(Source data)
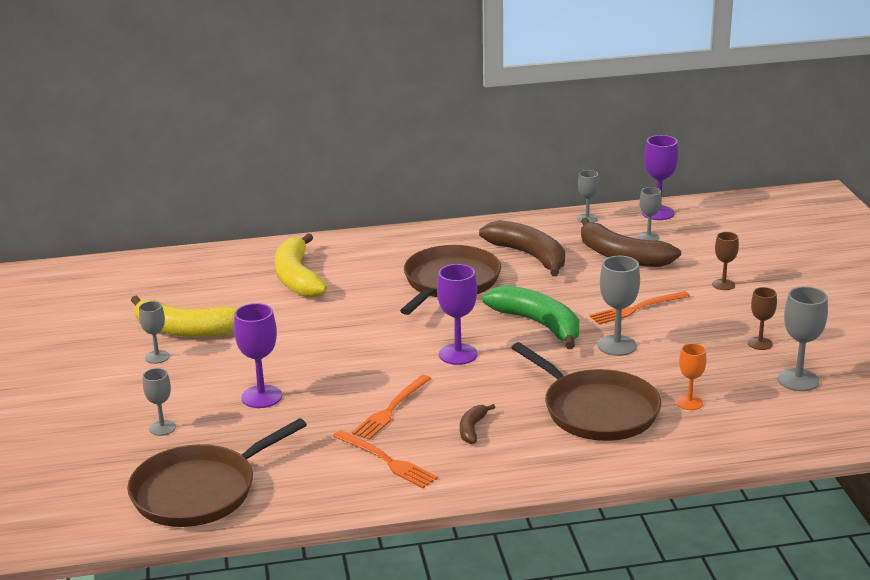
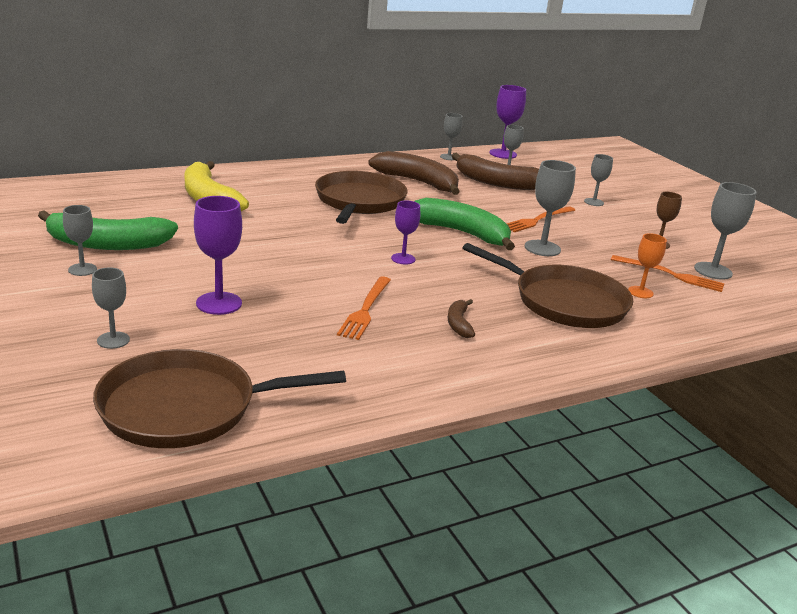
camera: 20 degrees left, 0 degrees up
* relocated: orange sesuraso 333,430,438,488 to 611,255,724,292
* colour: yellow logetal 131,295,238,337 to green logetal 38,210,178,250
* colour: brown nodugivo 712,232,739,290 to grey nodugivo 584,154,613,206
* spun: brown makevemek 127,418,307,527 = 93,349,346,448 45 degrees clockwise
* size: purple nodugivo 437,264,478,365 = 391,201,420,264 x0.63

WORK ITEM: Each entry above should be returned exactly as written, minus its pictures.

TASK OUTPUT:
camera: 20 degrees left, 0 degrees up
* relocated: orange sesuraso 333,430,438,488 to 611,255,724,292
* colour: yellow logetal 131,295,238,337 to green logetal 38,210,178,250
* colour: brown nodugivo 712,232,739,290 to grey nodugivo 584,154,613,206
* spun: brown makevemek 127,418,307,527 = 93,349,346,448 45 degrees clockwise
* size: purple nodugivo 437,264,478,365 = 391,201,420,264 x0.63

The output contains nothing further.